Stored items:
-- Opening Marker --
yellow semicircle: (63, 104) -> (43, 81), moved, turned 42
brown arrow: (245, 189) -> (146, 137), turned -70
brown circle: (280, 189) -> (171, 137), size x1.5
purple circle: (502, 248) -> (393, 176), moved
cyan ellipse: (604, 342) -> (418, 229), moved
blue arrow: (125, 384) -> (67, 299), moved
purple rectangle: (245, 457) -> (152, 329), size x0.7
-- Closing Marker --
-- Opening Marker --
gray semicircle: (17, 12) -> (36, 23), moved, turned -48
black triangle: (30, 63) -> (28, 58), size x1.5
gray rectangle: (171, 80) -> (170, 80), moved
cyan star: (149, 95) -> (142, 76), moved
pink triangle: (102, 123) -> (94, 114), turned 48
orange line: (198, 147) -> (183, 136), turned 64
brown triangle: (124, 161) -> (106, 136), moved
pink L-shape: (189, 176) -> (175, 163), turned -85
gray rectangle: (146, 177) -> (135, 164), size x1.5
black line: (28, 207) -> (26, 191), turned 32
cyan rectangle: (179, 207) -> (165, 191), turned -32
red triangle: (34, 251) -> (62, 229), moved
-- Closing Marker --
## Requirement
An exact copy of the lines above, from the one containing "black line: (28, 207) -> (26, 191), turned 32" down to the one containing "red triangle: (34, 251) -> (62, 229), moved" and including both, is the whole answer; retype it and nothing else.

## Expected answer
black line: (28, 207) -> (26, 191), turned 32
cyan rectangle: (179, 207) -> (165, 191), turned -32
red triangle: (34, 251) -> (62, 229), moved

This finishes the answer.